Your goal
Search the records below for the line containing "Early estimates - Stats: [63,406,358,606]". Output that line and all later lines exactly; output nothing else.

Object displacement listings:
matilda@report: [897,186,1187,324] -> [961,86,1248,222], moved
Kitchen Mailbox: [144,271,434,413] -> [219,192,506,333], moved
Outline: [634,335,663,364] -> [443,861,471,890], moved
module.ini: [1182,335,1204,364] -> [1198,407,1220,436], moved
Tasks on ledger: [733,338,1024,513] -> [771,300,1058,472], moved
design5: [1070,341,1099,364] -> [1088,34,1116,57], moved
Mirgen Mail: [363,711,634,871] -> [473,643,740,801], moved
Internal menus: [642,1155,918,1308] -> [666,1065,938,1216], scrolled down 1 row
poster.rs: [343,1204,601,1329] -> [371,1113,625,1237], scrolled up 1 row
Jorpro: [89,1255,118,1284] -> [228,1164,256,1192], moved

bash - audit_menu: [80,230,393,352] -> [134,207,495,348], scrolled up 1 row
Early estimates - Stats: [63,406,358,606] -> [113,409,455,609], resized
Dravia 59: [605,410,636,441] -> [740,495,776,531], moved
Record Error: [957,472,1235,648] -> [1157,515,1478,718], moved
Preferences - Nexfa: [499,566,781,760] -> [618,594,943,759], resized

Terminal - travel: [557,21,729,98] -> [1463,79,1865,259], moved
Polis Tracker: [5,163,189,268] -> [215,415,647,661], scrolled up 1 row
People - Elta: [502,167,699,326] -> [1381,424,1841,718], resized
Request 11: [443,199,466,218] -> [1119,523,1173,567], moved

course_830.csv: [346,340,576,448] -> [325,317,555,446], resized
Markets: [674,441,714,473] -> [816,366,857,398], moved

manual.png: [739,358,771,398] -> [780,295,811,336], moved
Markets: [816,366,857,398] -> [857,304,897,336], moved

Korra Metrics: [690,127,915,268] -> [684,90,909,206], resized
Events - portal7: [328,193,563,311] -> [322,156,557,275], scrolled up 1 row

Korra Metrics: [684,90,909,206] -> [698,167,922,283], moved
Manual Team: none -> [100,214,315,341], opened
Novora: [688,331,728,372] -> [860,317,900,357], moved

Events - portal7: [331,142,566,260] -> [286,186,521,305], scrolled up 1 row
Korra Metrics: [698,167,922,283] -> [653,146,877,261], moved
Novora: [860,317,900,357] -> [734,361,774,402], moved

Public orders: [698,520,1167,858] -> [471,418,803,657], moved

Completed exercise
Early estimates - Stats: [63,406,358,606] -> [113,409,455,609], resized
Dravia 59: [605,410,636,441] -> [740,495,776,531], moved
Record Error: [957,472,1235,648] -> [1157,515,1478,718], moved
Preferences - Nexfa: [499,566,781,760] -> [618,594,943,759], resized

Terminal - travel: [557,21,729,98] -> [1463,79,1865,259], moved
Polis Tracker: [5,163,189,268] -> [215,415,647,661], scrolled up 1 row
People - Elta: [502,167,699,326] -> [1381,424,1841,718], resized
Request 11: [443,199,466,218] -> [1119,523,1173,567], moved

course_830.csv: [346,340,576,448] -> [325,317,555,446], resized
Markets: [674,441,714,473] -> [816,366,857,398], moved

manual.png: [739,358,771,398] -> [780,295,811,336], moved
Markets: [816,366,857,398] -> [857,304,897,336], moved

Korra Metrics: [690,127,915,268] -> [684,90,909,206], resized
Events - portal7: [328,193,563,311] -> [322,156,557,275], scrolled up 1 row

Korra Metrics: [684,90,909,206] -> [698,167,922,283], moved
Manual Team: none -> [100,214,315,341], opened
Novora: [688,331,728,372] -> [860,317,900,357], moved

Events - portal7: [331,142,566,260] -> [286,186,521,305], scrolled up 1 row
Korra Metrics: [698,167,922,283] -> [653,146,877,261], moved
Novora: [860,317,900,357] -> [734,361,774,402], moved

Public orders: [698,520,1167,858] -> [471,418,803,657], moved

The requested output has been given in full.